▶ [TASK GOAL]:
Gather the lines below that include the string "pixel", copying each in full.

▶ [RECORDED DATA]:
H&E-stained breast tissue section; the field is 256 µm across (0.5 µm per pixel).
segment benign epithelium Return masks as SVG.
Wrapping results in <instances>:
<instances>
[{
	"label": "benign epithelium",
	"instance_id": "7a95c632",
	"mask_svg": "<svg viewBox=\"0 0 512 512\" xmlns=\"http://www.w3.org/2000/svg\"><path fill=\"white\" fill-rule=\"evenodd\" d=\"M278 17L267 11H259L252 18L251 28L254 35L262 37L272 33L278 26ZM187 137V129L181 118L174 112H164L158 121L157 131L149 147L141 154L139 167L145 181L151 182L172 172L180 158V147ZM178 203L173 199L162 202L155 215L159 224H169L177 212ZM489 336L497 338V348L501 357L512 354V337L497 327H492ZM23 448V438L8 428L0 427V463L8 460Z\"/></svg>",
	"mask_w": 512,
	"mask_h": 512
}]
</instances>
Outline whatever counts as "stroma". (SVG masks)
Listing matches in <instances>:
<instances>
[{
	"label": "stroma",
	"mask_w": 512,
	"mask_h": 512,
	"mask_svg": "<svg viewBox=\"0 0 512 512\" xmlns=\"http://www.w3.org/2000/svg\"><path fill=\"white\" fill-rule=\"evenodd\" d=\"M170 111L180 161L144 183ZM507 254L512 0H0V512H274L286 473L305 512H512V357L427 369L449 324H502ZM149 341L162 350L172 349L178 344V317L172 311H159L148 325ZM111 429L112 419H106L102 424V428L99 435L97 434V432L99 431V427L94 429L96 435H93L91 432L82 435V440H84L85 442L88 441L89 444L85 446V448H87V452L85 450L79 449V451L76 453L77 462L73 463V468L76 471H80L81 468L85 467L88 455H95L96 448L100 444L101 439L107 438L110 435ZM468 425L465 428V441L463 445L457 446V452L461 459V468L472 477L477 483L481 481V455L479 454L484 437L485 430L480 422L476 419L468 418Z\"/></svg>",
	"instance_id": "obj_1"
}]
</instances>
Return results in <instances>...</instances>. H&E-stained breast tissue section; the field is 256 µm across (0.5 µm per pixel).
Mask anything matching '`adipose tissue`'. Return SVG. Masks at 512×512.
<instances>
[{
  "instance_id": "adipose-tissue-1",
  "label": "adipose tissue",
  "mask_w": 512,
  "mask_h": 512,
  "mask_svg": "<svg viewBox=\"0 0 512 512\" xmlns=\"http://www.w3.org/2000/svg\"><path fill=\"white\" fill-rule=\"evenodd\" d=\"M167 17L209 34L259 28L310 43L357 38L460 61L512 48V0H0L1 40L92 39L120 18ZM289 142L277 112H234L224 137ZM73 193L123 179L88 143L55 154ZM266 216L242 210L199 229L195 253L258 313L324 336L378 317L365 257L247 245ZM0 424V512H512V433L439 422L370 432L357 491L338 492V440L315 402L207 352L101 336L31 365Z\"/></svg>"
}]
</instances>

▶ [WRITTEN ANSWER]:
H&E-stained breast tissue section; the field is 256 µm across (0.5 µm per pixel).
Return results in <instances>...</instances>. H&E-stained breast tissue section; the field is 256 µm across (0.5 µm per pixel).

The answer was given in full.